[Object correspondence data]
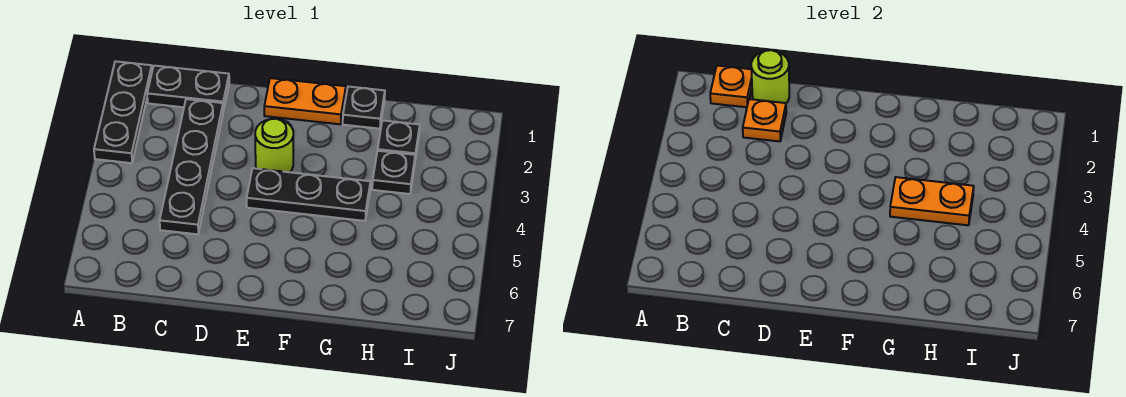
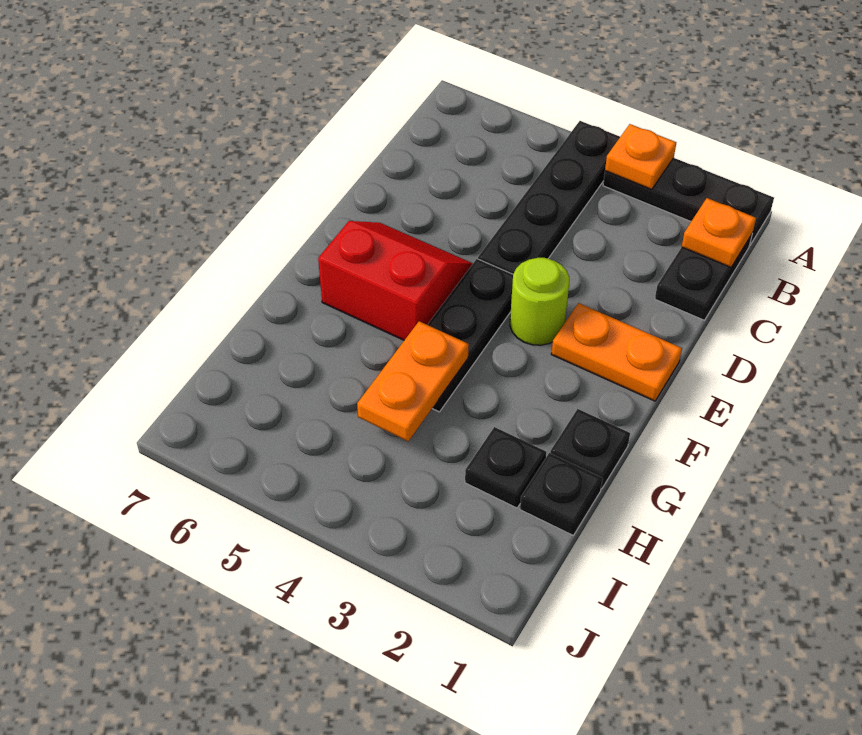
lime round brick C1 level 2 -> none
black plate C2:C5 level 1 -> black plate A4:D4 level 1
orange plate C2 level 2 -> orange plate A3 level 2
orange plate E1:F1 level 1 -> orange plate E1:E2 level 1
none -> red slope E5:F6 level 1 top F
black plate H3 level 1 -> black plate H1 level 1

* _What this task involves_
Hand over the entries again, exactly as written and without the pictures.

* _Response for this exercise_
lime round brick C1 level 2 -> none
black plate C2:C5 level 1 -> black plate A4:D4 level 1
orange plate C2 level 2 -> orange plate A3 level 2
orange plate E1:F1 level 1 -> orange plate E1:E2 level 1
none -> red slope E5:F6 level 1 top F
black plate H3 level 1 -> black plate H1 level 1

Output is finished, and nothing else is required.